Restate the following entries exactly. Keep the pictures out.

__Data for review__
========================

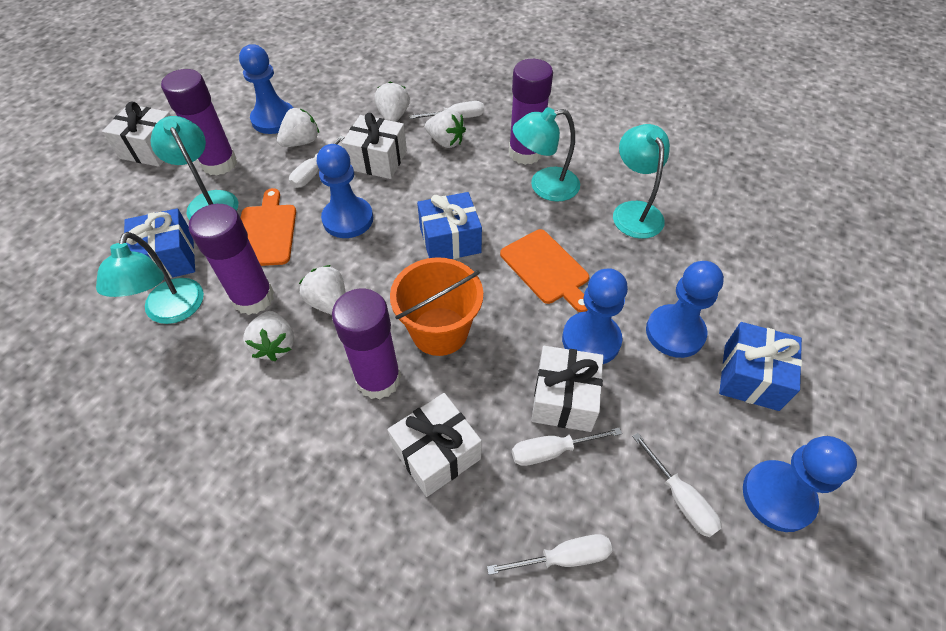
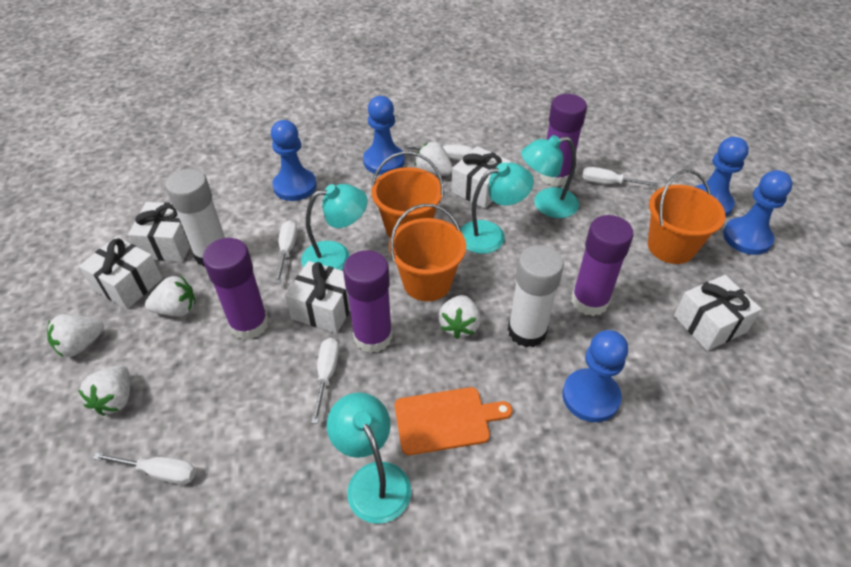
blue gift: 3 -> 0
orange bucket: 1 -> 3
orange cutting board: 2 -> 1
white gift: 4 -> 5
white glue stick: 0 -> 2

========================

__Answer__
blue gift: 3 -> 0
orange bucket: 1 -> 3
orange cutting board: 2 -> 1
white gift: 4 -> 5
white glue stick: 0 -> 2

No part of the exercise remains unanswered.